## Supplied data
--- START ---
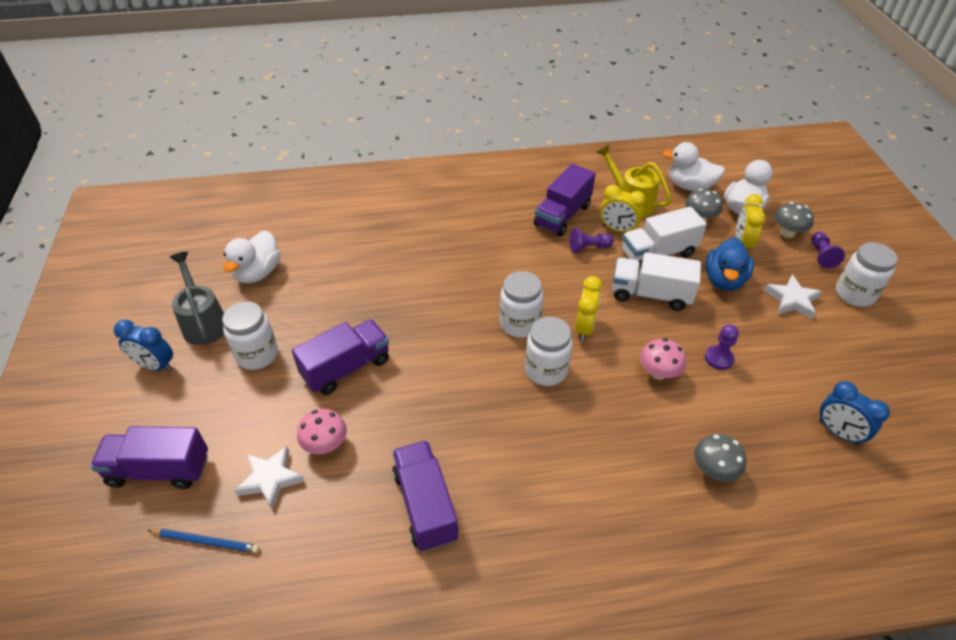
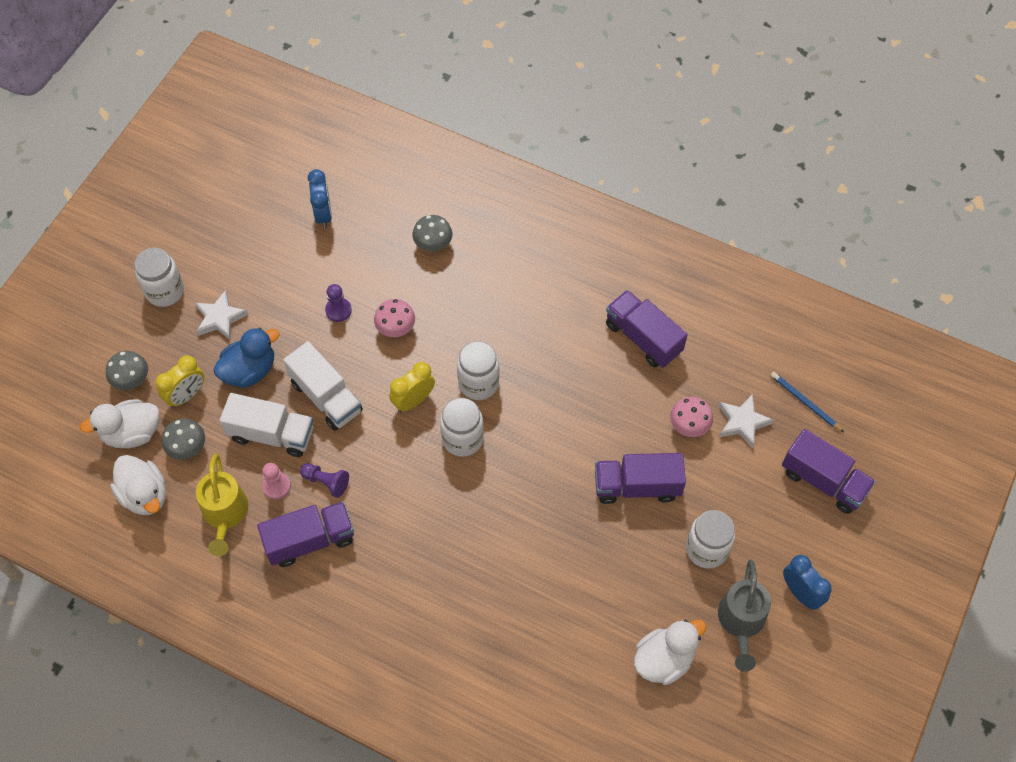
camera: 145 degrees left, 15 degrees up
(425, 505) = (643, 338): purple truck -> purple truck turned 120 degrees clockwise
(618, 229) = (276, 486): yellow clock -> pink pawn
(821, 255) = (137, 339): purple pawn -> none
--- END ---
## Brief
What is needed is the whole listing again, exactly as written, with the images left out.

## Output for this task
camera: 145 degrees left, 15 degrees up
(425, 505) = (643, 338): purple truck -> purple truck turned 120 degrees clockwise
(618, 229) = (276, 486): yellow clock -> pink pawn
(821, 255) = (137, 339): purple pawn -> none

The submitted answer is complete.